**WORK REQUEST:**
For this exercise, transcribe all the entries exactly as given and omit the images.

**DATA:**
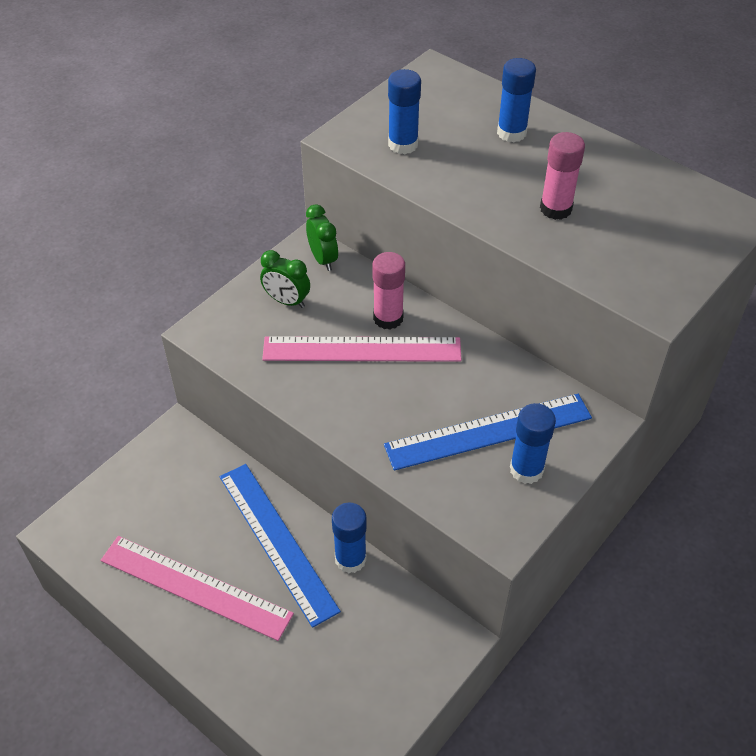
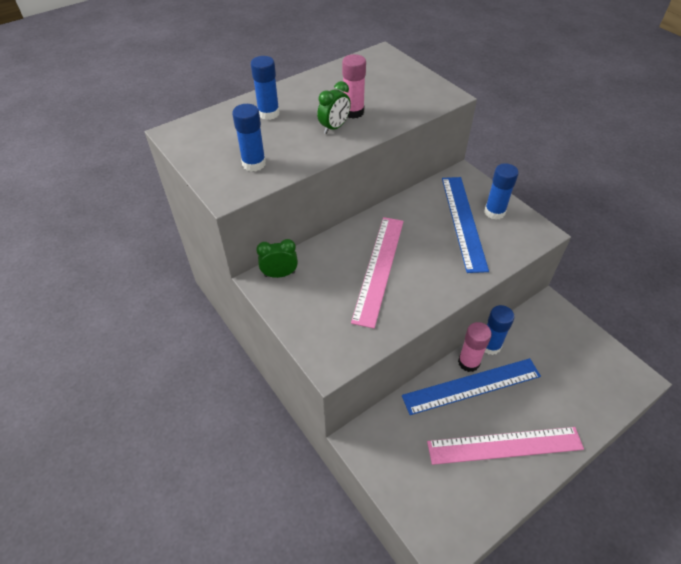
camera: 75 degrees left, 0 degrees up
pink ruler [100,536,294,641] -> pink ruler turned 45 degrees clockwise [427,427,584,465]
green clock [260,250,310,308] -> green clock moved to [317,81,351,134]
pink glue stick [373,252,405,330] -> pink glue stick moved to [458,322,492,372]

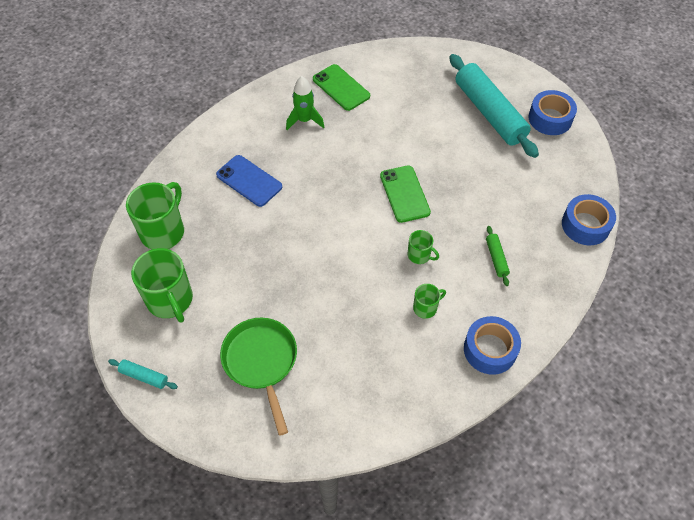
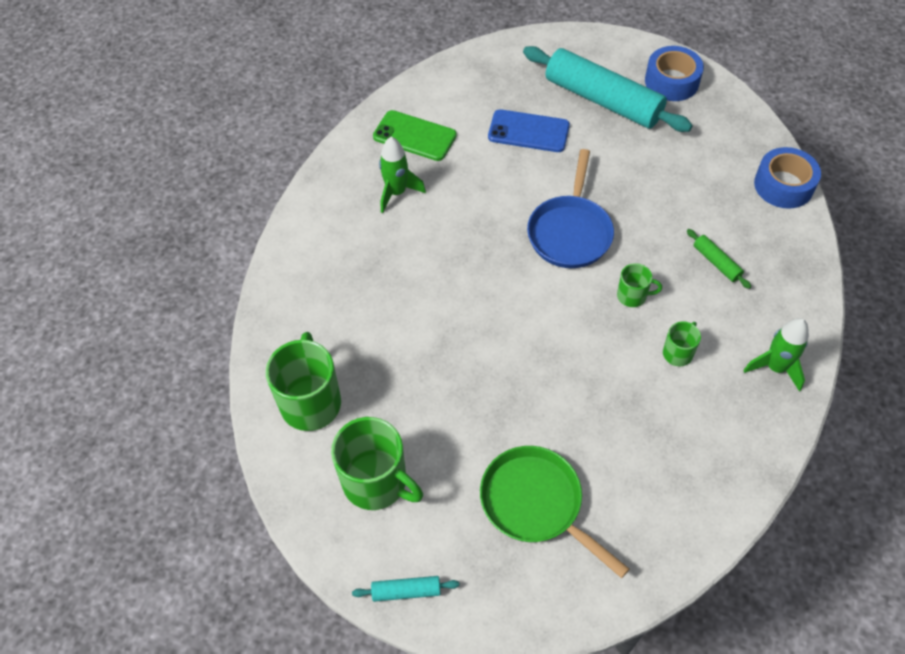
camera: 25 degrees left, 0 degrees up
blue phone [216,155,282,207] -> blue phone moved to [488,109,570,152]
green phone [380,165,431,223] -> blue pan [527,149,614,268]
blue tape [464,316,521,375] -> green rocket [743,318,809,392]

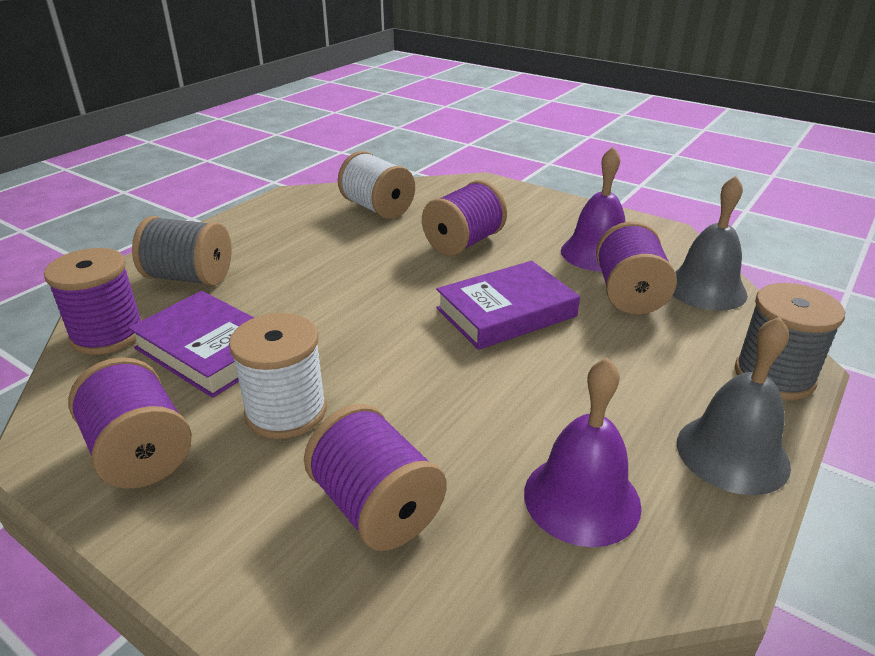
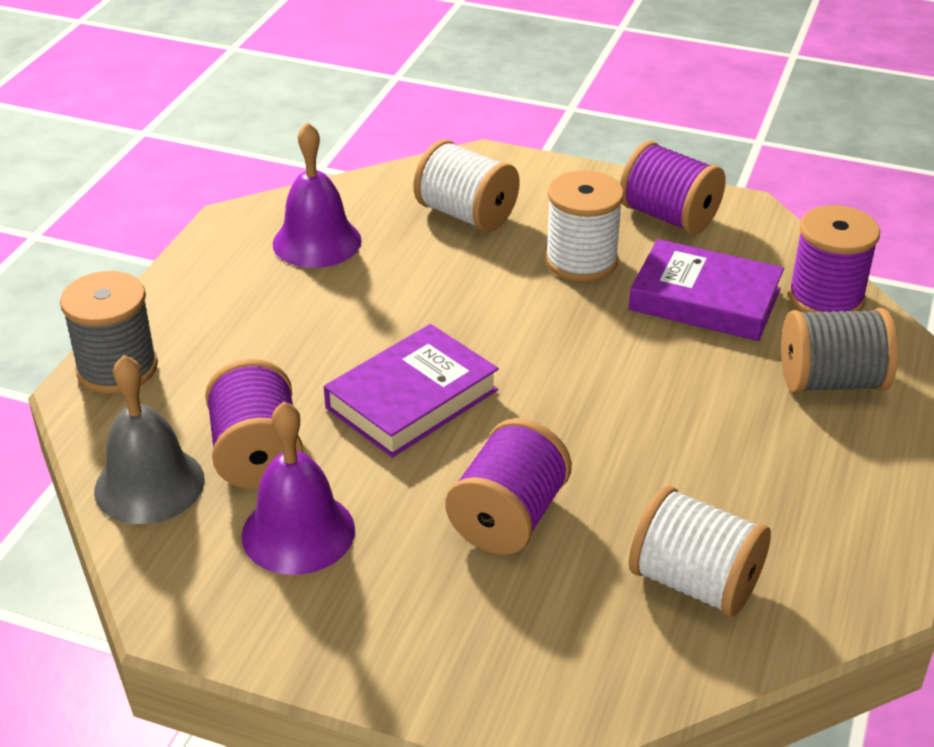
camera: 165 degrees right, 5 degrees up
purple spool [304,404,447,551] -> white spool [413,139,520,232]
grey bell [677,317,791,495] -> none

**RESPONSE TO THE TASK:**
camera: 75 degrees left, 0 degrees up
pink ruler [100,536,294,641] -> pink ruler turned 45 degrees clockwise [427,427,584,465]
green clock [260,250,310,308] -> green clock moved to [317,81,351,134]
pink glue stick [373,252,405,330] -> pink glue stick moved to [458,322,492,372]

camera: 25 degrees left, 0 degrees up
blue phone [216,155,282,207] -> blue phone moved to [488,109,570,152]
green phone [380,165,431,223] -> blue pan [527,149,614,268]
blue tape [464,316,521,375] -> green rocket [743,318,809,392]

camera: 165 degrees right, 5 degrees up
purple spool [304,404,447,551] -> white spool [413,139,520,232]
grey bell [677,317,791,495] -> none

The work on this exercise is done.